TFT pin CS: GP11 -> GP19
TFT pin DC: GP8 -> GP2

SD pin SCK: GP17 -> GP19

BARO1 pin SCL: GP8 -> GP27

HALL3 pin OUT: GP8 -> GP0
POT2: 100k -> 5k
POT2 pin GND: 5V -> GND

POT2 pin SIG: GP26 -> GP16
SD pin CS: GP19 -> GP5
========
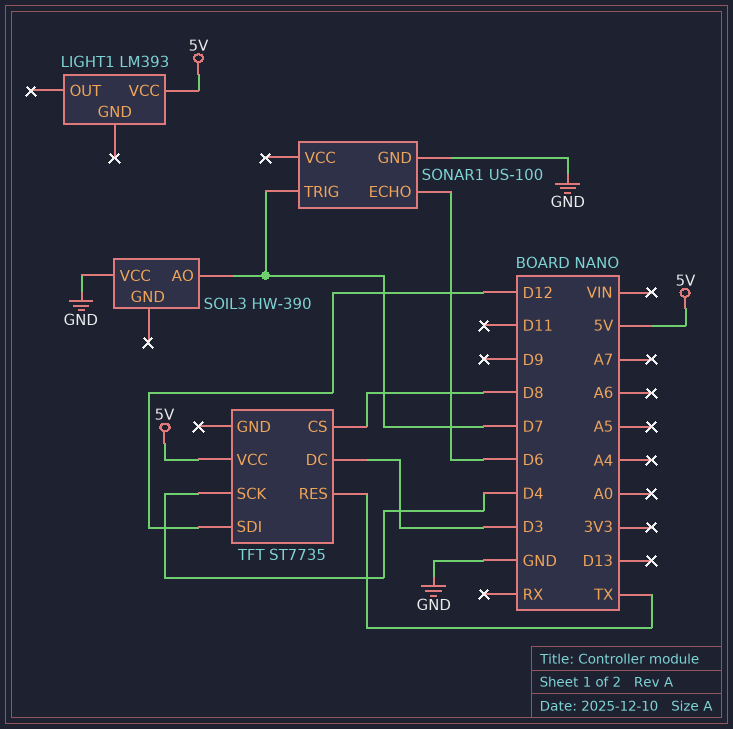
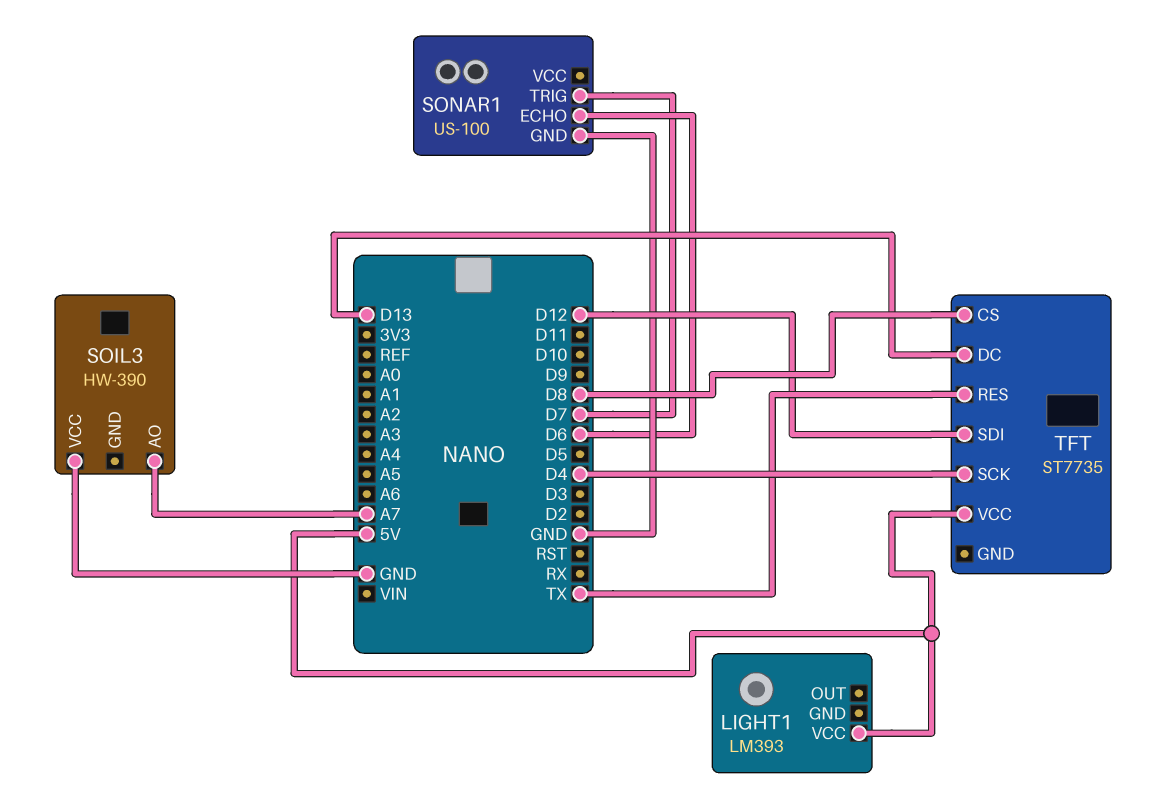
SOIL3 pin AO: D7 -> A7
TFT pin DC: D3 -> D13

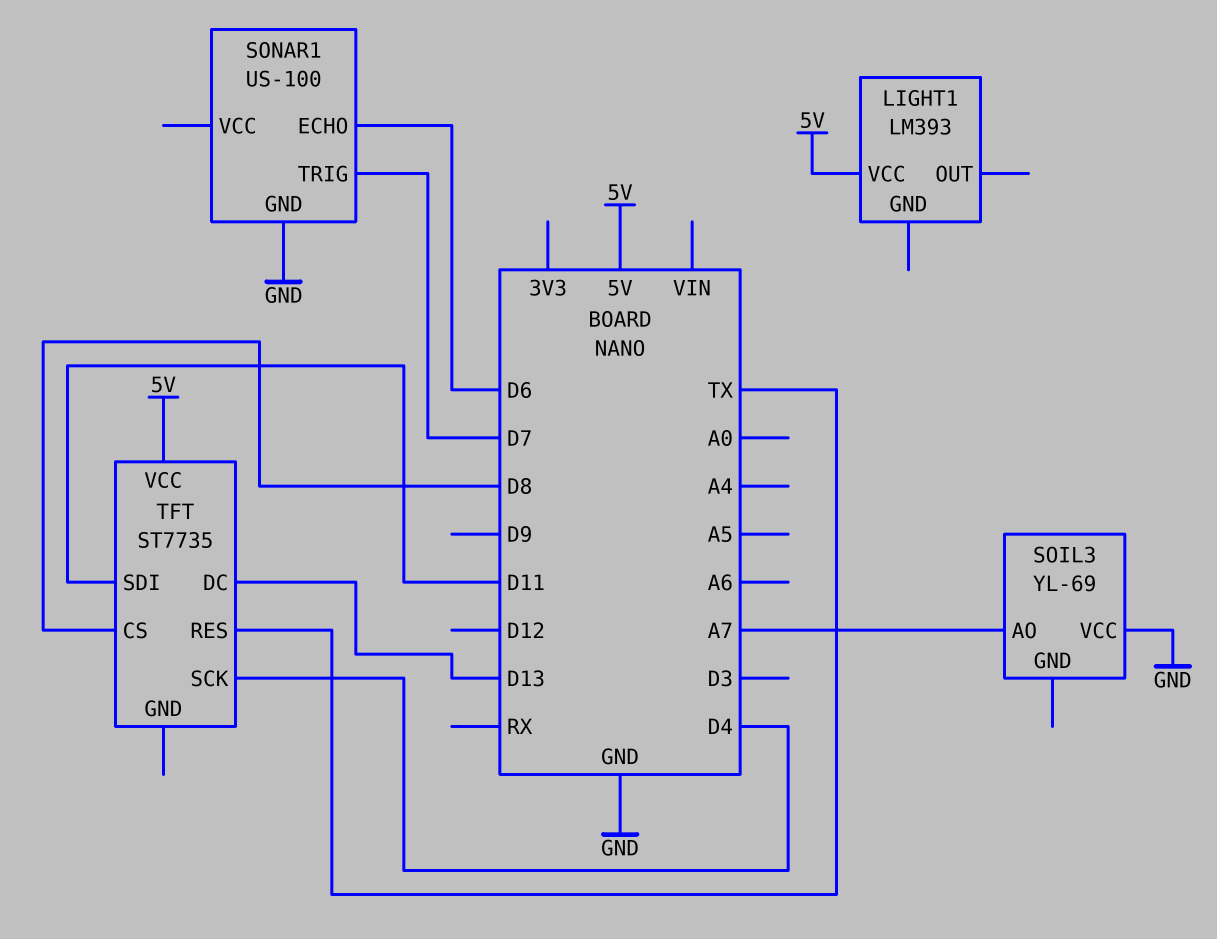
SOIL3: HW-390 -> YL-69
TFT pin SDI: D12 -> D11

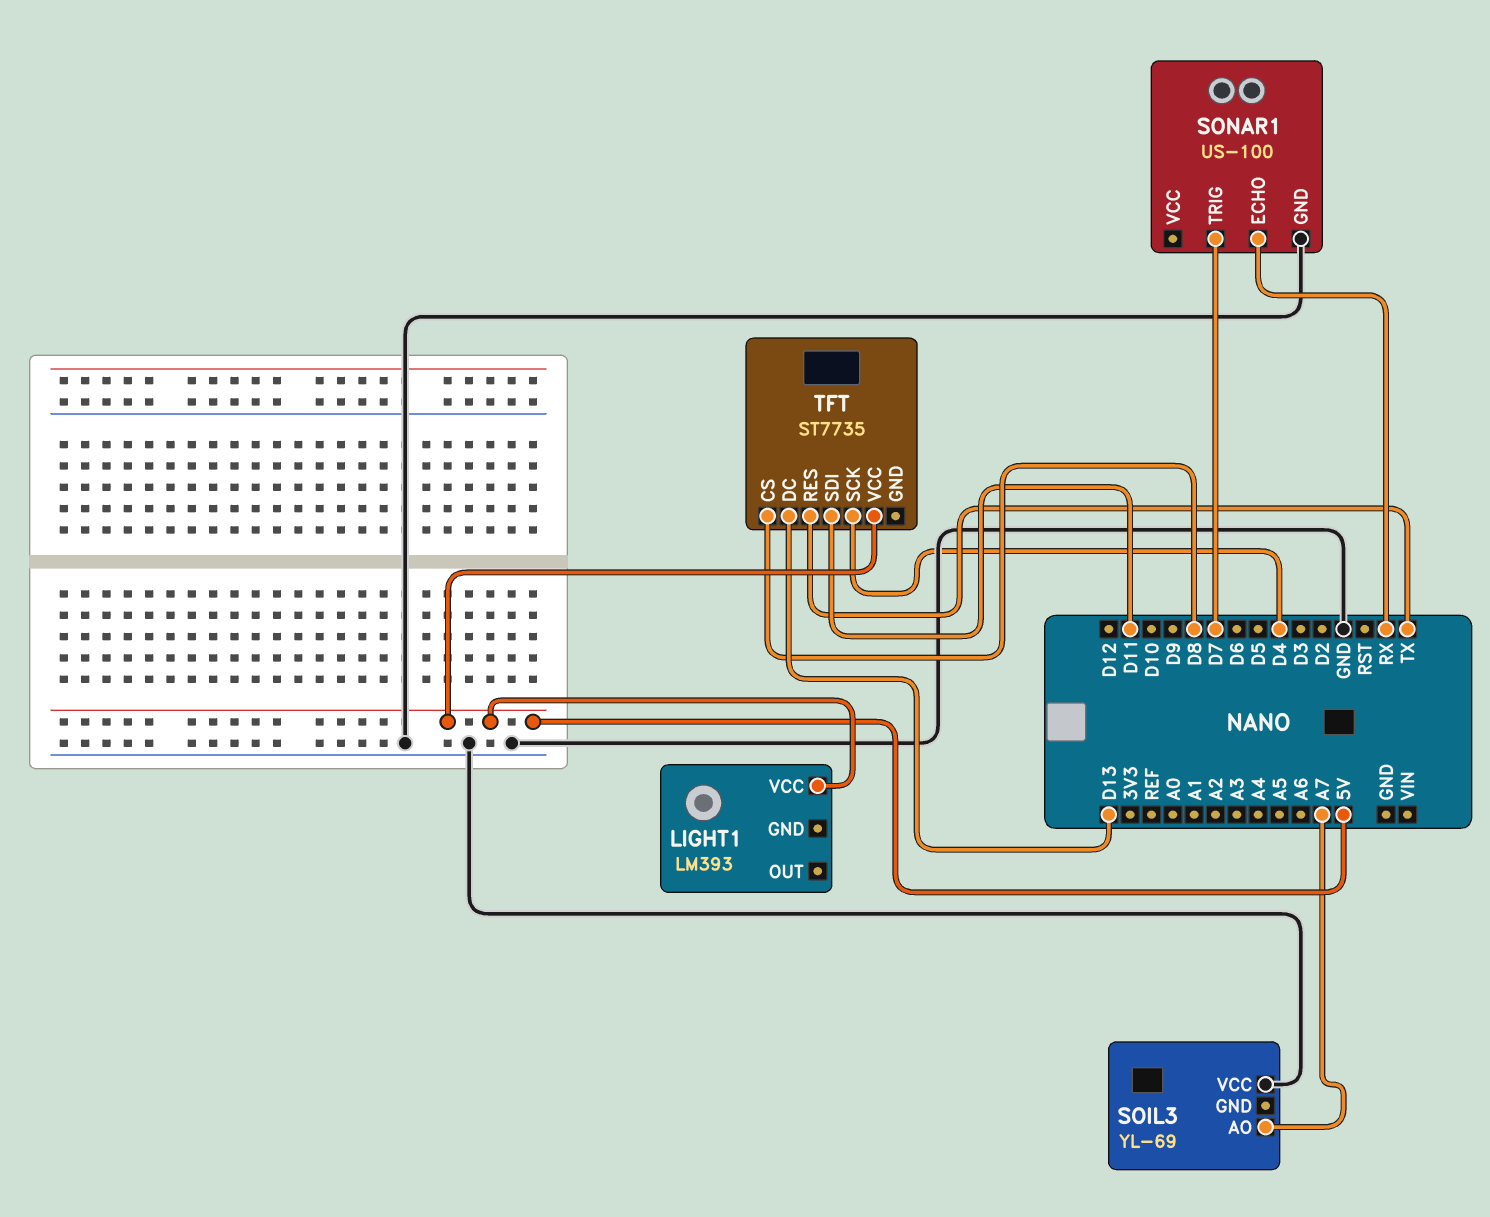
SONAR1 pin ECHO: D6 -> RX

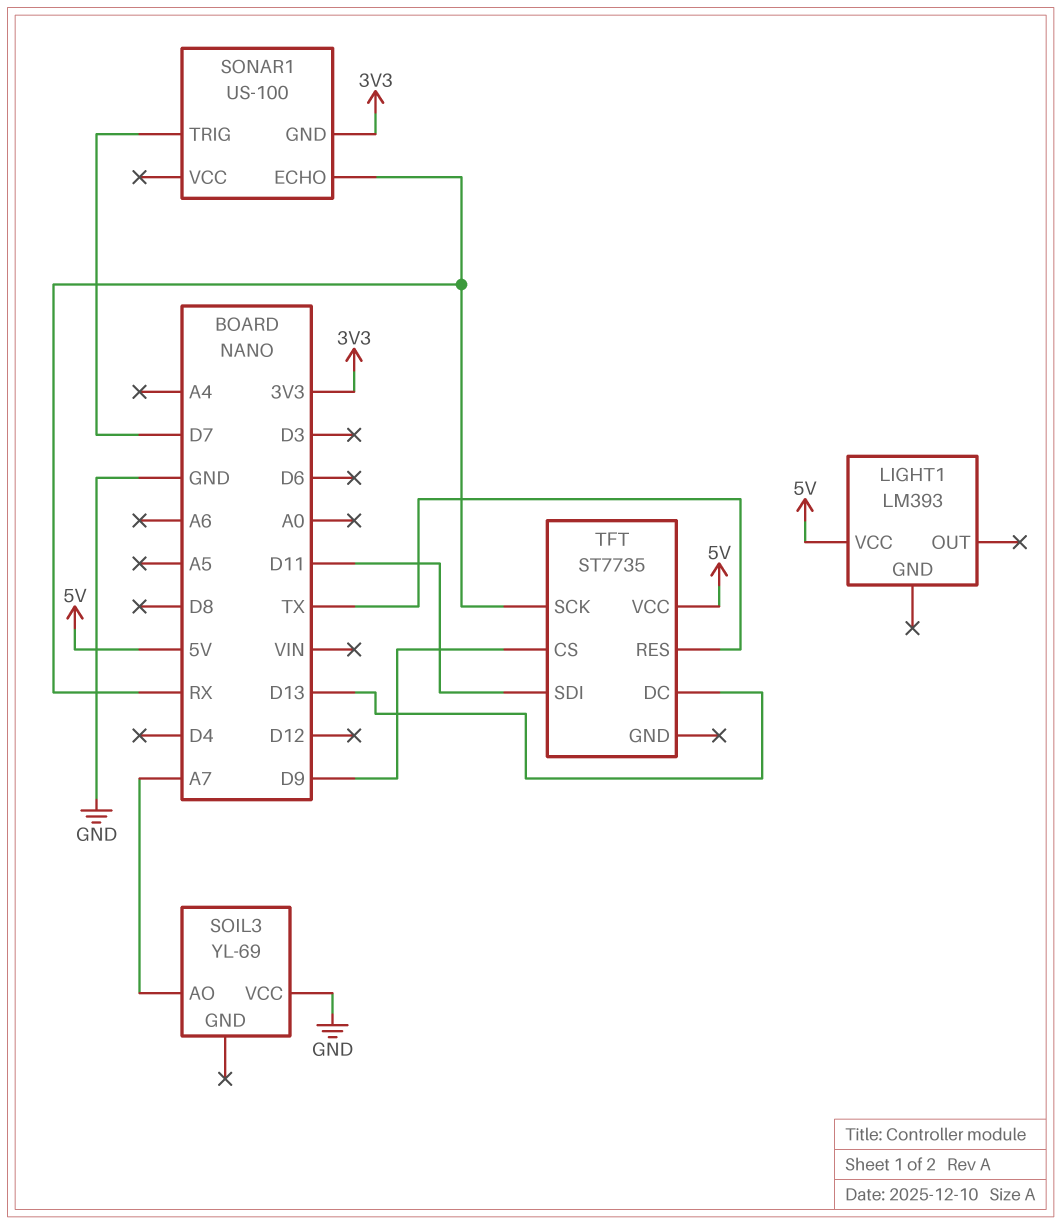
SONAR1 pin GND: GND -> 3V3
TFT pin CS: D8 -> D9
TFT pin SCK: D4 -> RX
========
# EXERCISE PROMPT:
The entries above hold the needed span. Transcribe exactly the lines from the one with "TFT pin CS: GP11 -> GP19" to the one with "SD pin CS: GP19 -> GP5", both included.

# TASK OUTPUT:
TFT pin CS: GP11 -> GP19
TFT pin DC: GP8 -> GP2

SD pin SCK: GP17 -> GP19

BARO1 pin SCL: GP8 -> GP27

HALL3 pin OUT: GP8 -> GP0
POT2: 100k -> 5k
POT2 pin GND: 5V -> GND

POT2 pin SIG: GP26 -> GP16
SD pin CS: GP19 -> GP5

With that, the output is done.